Start of Supplied material

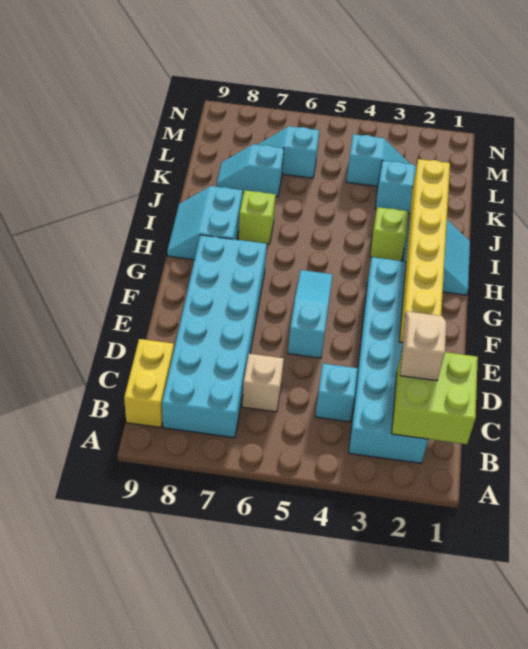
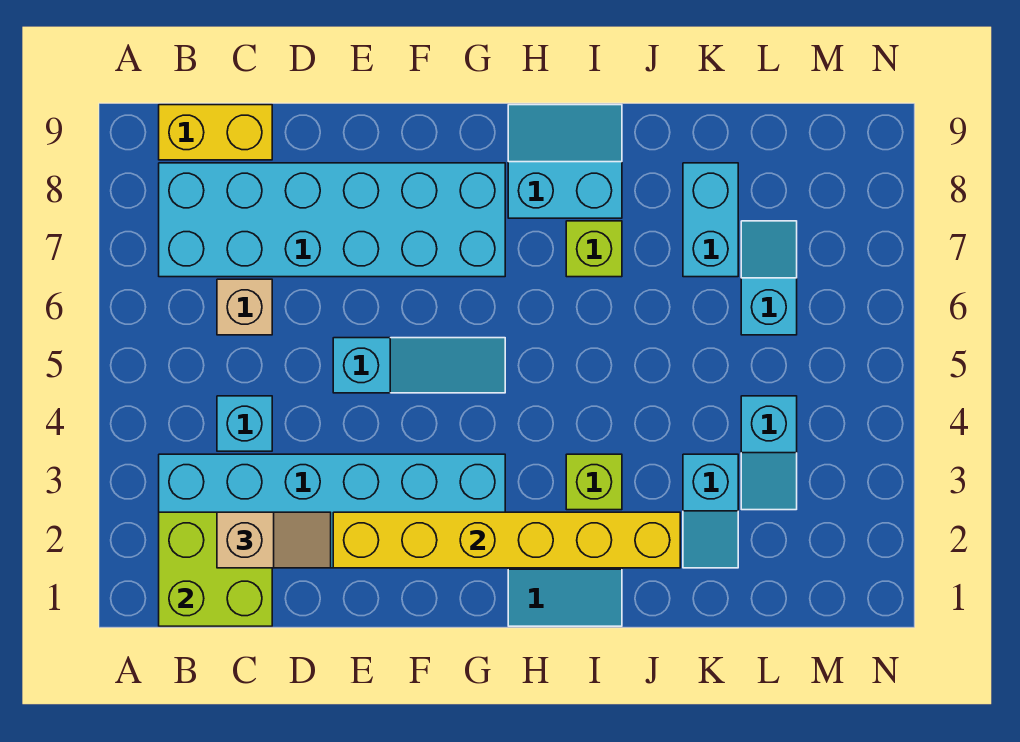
cyan slope K7:K8 level 1 top 7 -> cyan brick K7:K8 level 1

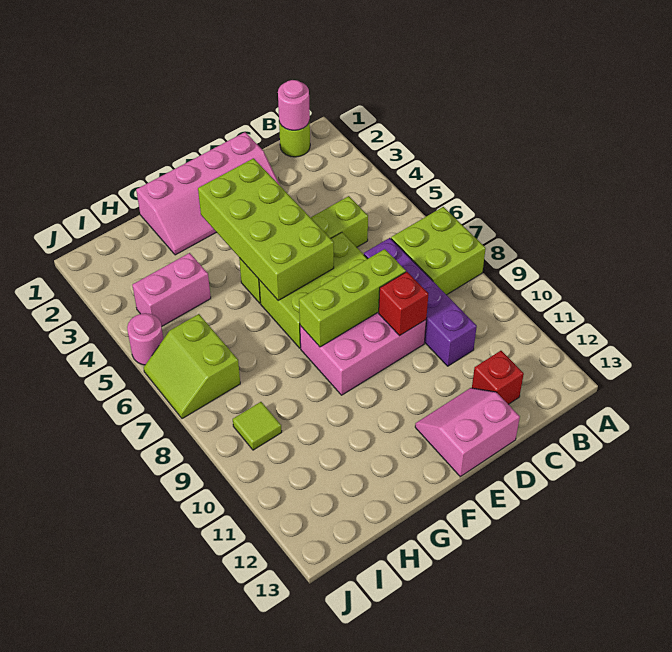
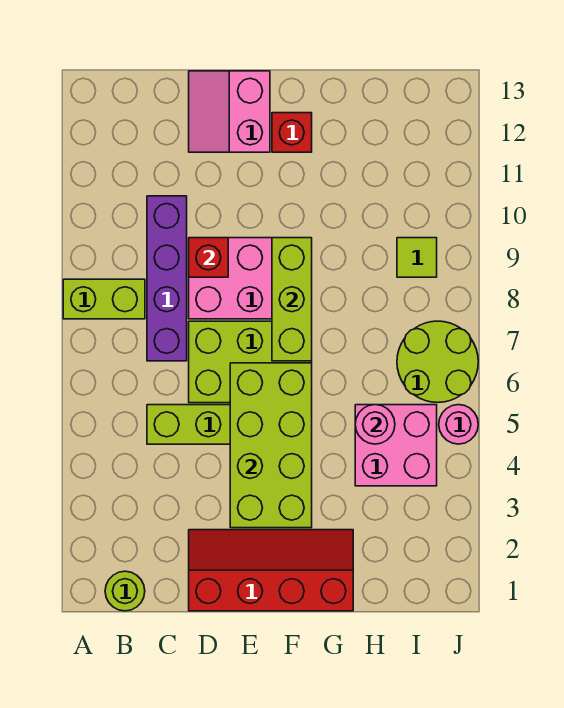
lime brick A7:B8 level 1 -> lime brick A8:B8 level 1
pink round brick B1 level 2 -> pink round brick H5 level 2
red brick C12 level 1 -> red brick F12 level 1
pink slope D1:G2 level 1 top 1 -> red slope D1:G2 level 1 top 1
lime brick D8:F8 level 2 -> lime brick F7:F9 level 2
pink slope D12:E13 level 1 top 13 -> pink slope D12:E13 level 1 top E
pink brick H4:I4 level 1 -> pink brick H4:I5 level 1
lime slope I6:J7 level 1 top I -> lime round brick I6:J7 level 1

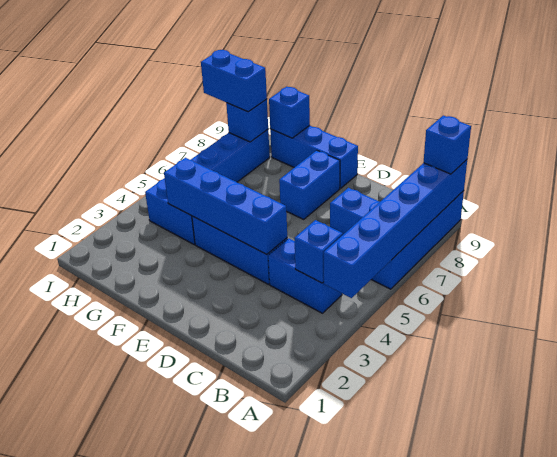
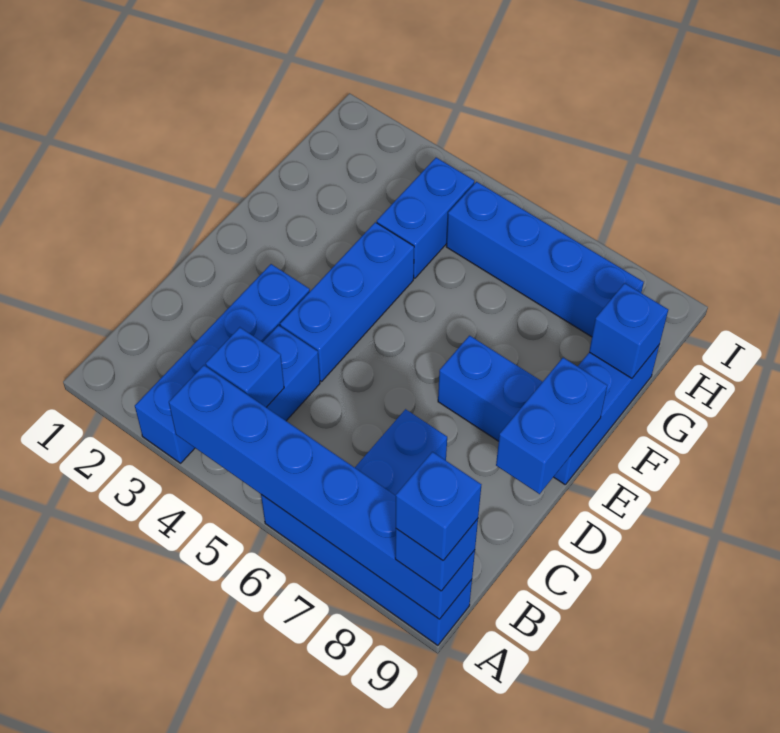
blue brick D4:G4 level 2 -> blue brick A3:D3 level 1
blue brick H8 level 2 -> blue brick A9 level 4
blue brick H8:I8 level 3 -> blue brick D9:E9 level 2

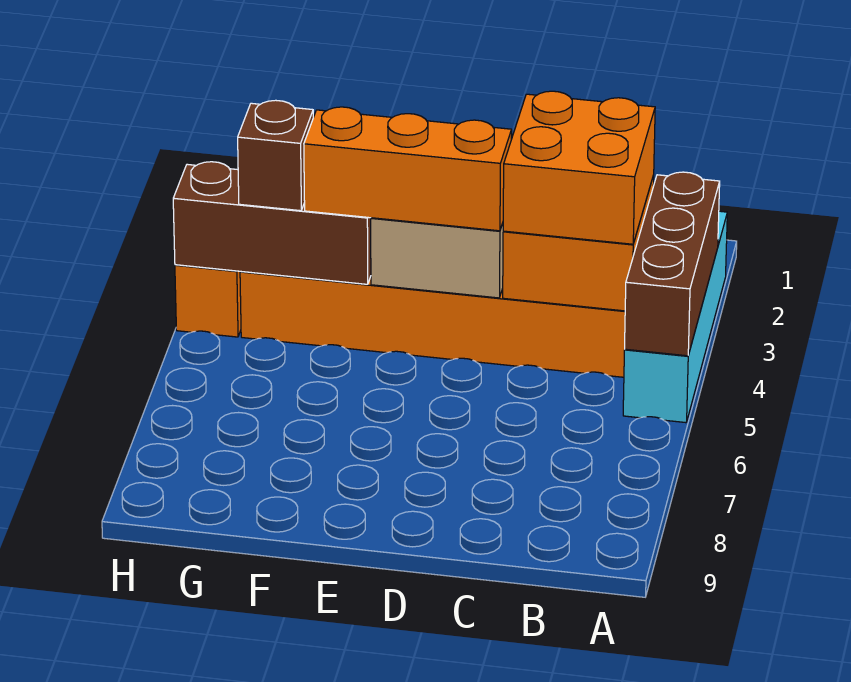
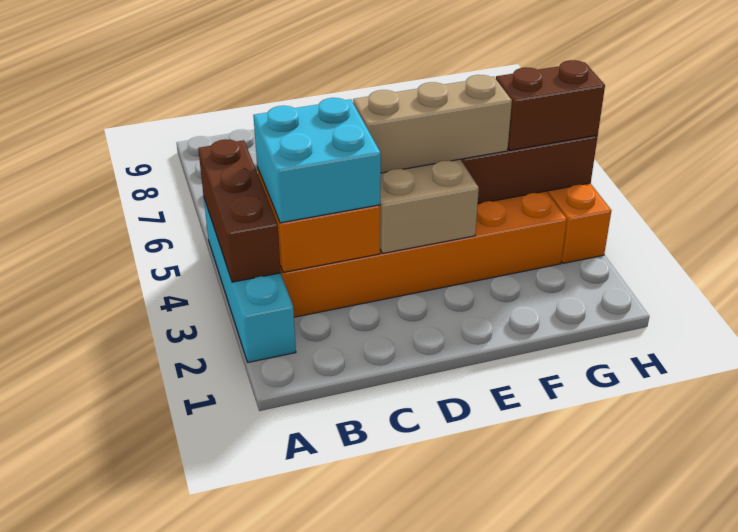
orange brick B3:C4 level 3 -> cyan brick B3:C4 level 3
orange brick D4:F4 level 3 -> tan brick D4:F4 level 3
brown brick G4 level 3 -> brown brick G4:H4 level 3

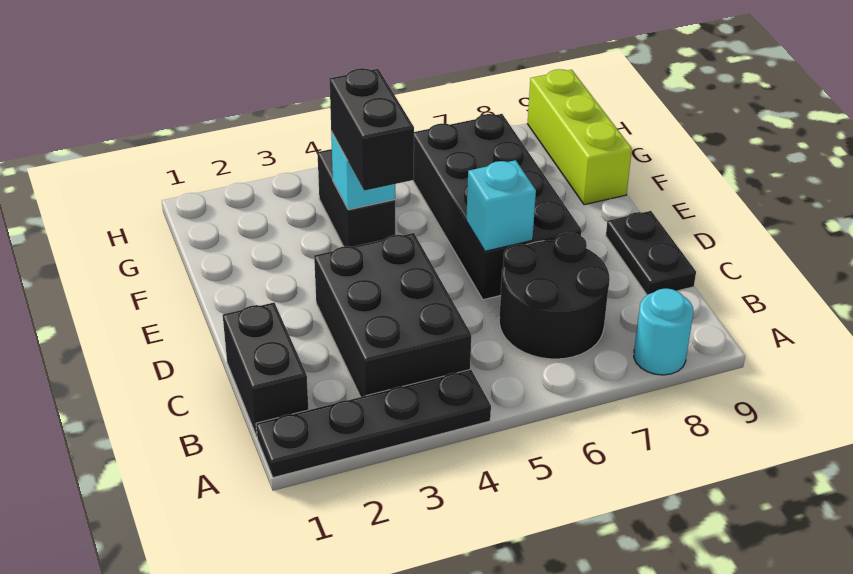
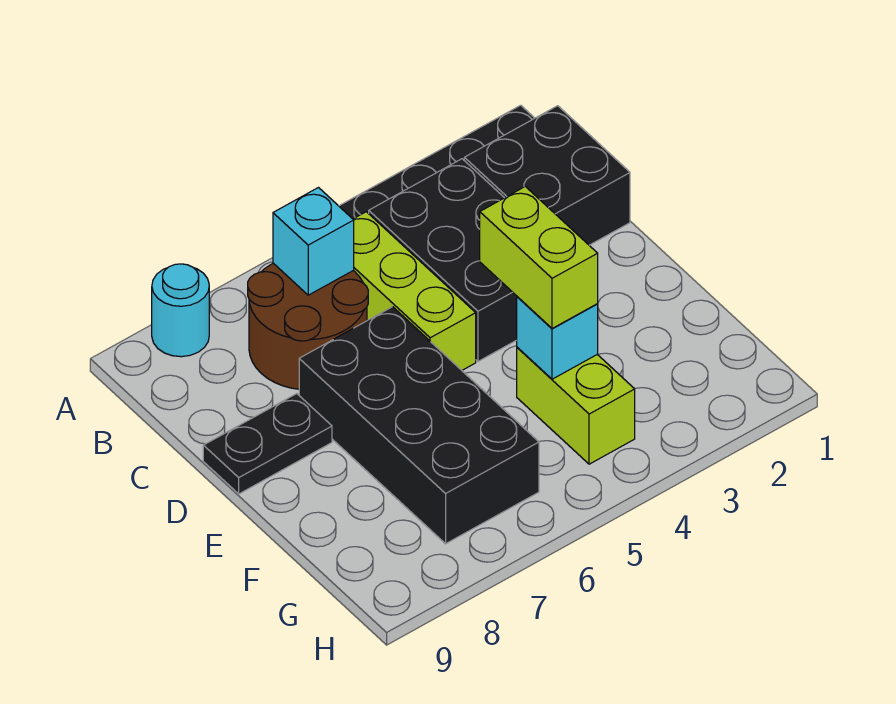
black brick B1:C1 level 1 -> black brick B1:C2 level 1
black round brick B6:C7 level 1 -> brown round brick B6:C7 level 1
black plate C9:D9 level 1 -> black plate D8:D9 level 1
cyan brick D6 level 2 -> cyan brick B6 level 2
black brick E4:F4 level 3 -> lime brick E4:F4 level 3
black brick F4:G4 level 1 -> lime brick F4:G4 level 1
lime brick F9:H9 level 1 -> lime brick B5:D5 level 1

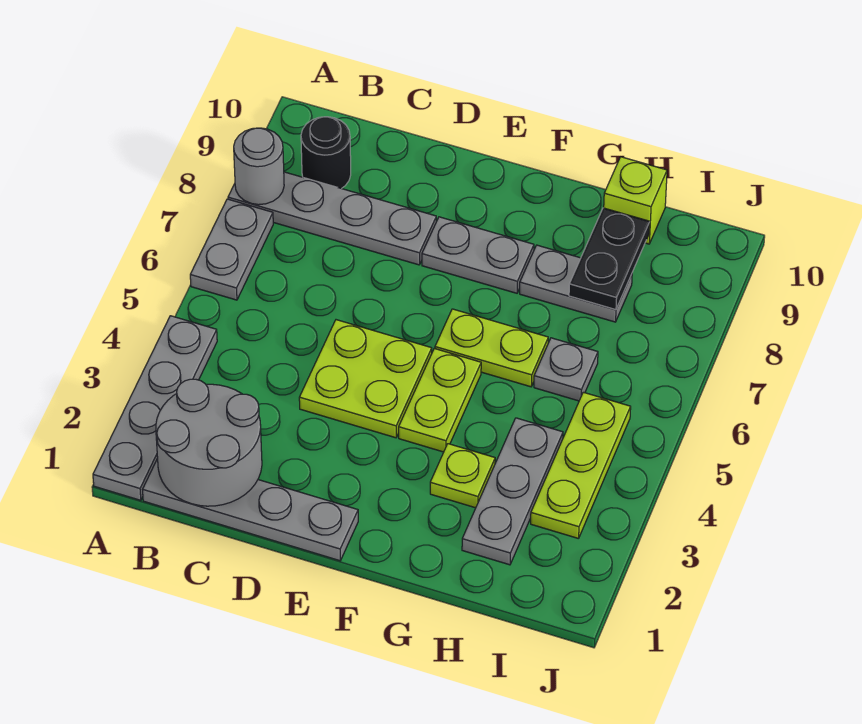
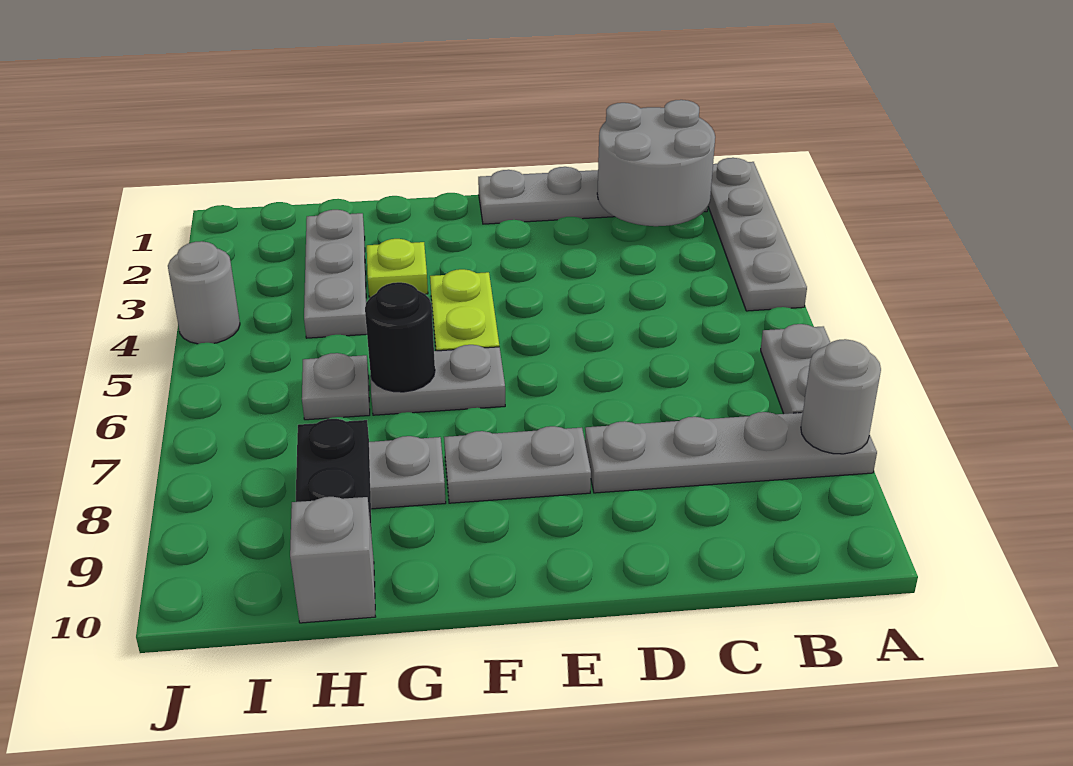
black round brick B9 level 1 -> black round brick G6 level 2
lime plate D4:E5 level 1 -> none
lime plate F6:G6 level 1 -> grey plate F6:G6 level 1
lime brick H10 level 1 -> grey brick H10 level 1
lime plate I3:I5 level 1 -> none
none -> grey round brick J4 level 1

End of Supplied material

- _Your objective_
Give again, unchanged, only the lines from the line containing "orange brick B3:C4" to the last line of the records above. Pictures do not belong in the copy.

- _Written response_
orange brick B3:C4 level 3 -> cyan brick B3:C4 level 3
orange brick D4:F4 level 3 -> tan brick D4:F4 level 3
brown brick G4 level 3 -> brown brick G4:H4 level 3

black brick B1:C1 level 1 -> black brick B1:C2 level 1
black round brick B6:C7 level 1 -> brown round brick B6:C7 level 1
black plate C9:D9 level 1 -> black plate D8:D9 level 1
cyan brick D6 level 2 -> cyan brick B6 level 2
black brick E4:F4 level 3 -> lime brick E4:F4 level 3
black brick F4:G4 level 1 -> lime brick F4:G4 level 1
lime brick F9:H9 level 1 -> lime brick B5:D5 level 1

black round brick B9 level 1 -> black round brick G6 level 2
lime plate D4:E5 level 1 -> none
lime plate F6:G6 level 1 -> grey plate F6:G6 level 1
lime brick H10 level 1 -> grey brick H10 level 1
lime plate I3:I5 level 1 -> none
none -> grey round brick J4 level 1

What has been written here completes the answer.